[What you will do] Write out only the tail of the records, beginning at the line containing "U33: NOT 74HC14" and including the last line, exactly as written.

[Task input]
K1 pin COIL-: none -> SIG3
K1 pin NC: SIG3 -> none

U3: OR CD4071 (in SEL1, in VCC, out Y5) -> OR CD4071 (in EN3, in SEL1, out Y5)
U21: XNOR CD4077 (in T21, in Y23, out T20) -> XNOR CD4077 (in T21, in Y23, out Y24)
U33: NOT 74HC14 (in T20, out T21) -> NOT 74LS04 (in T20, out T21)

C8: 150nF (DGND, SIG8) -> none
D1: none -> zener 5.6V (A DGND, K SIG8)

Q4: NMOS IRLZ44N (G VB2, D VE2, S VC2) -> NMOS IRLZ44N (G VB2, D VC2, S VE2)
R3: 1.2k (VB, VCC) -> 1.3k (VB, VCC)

[Solved problem]
U33: NOT 74HC14 (in T20, out T21) -> NOT 74LS04 (in T20, out T21)

C8: 150nF (DGND, SIG8) -> none
D1: none -> zener 5.6V (A DGND, K SIG8)

Q4: NMOS IRLZ44N (G VB2, D VE2, S VC2) -> NMOS IRLZ44N (G VB2, D VC2, S VE2)
R3: 1.2k (VB, VCC) -> 1.3k (VB, VCC)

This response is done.